→ WHAT YOU NEED TO DO
The answer must be every line of the records below that contains the word "purple".

→ DATA UNDER STUDY
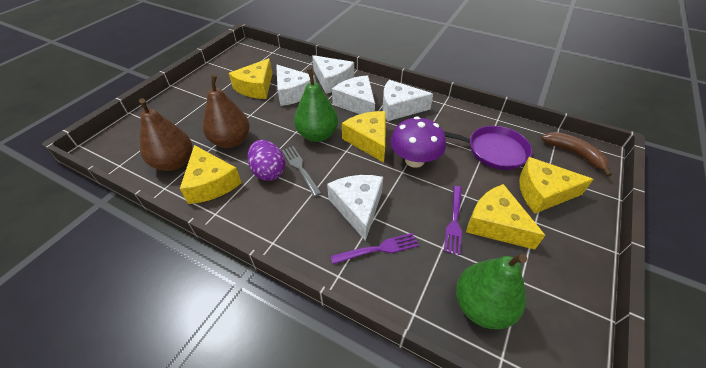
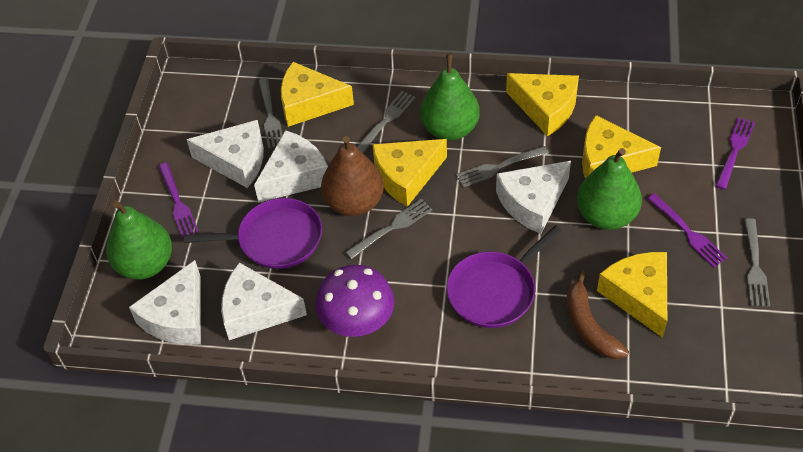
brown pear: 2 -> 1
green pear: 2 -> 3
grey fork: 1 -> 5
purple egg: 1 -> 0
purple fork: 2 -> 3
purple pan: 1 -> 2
* * *
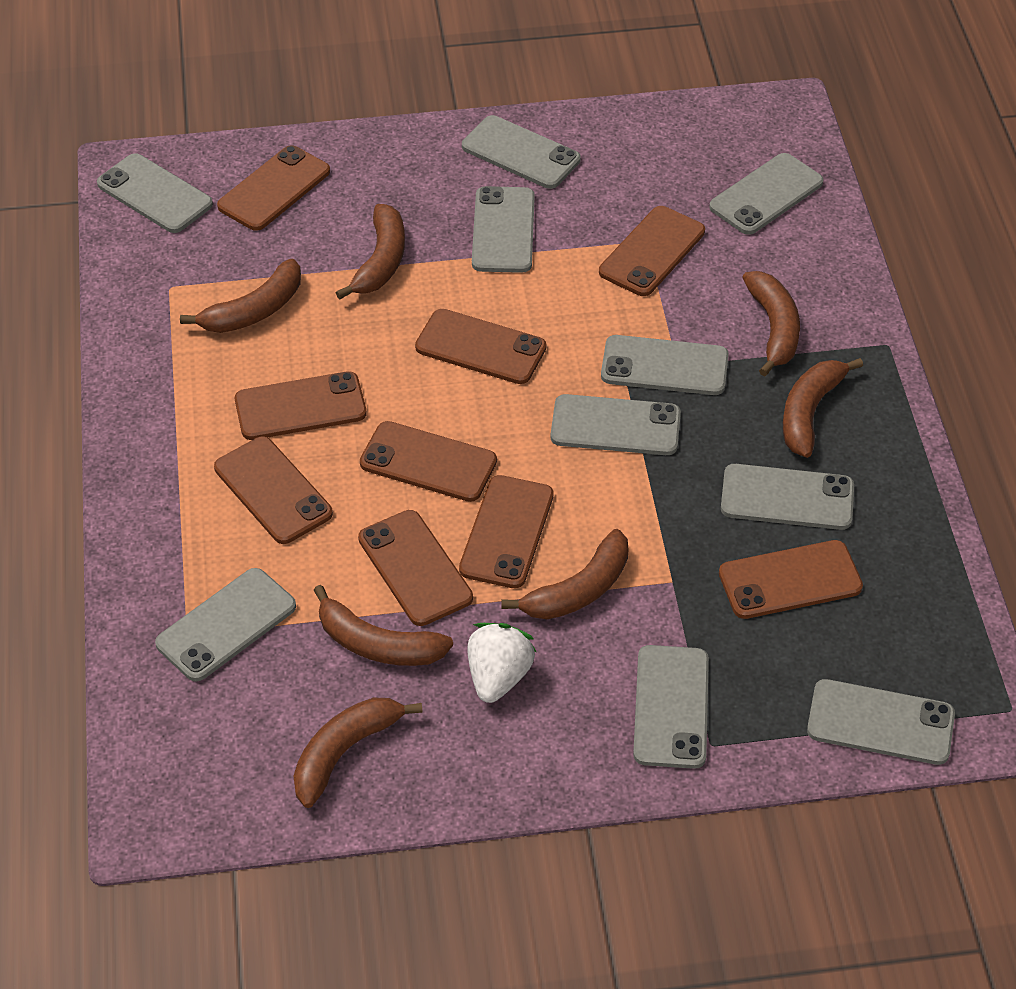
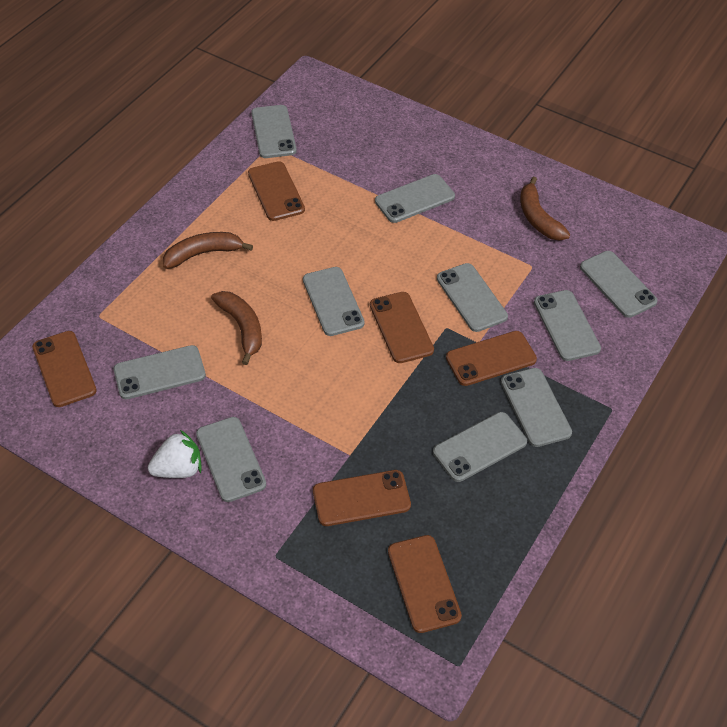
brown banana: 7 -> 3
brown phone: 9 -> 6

→ RESPONSE TO THIS EXERCISE
purple egg: 1 -> 0
purple fork: 2 -> 3
purple pan: 1 -> 2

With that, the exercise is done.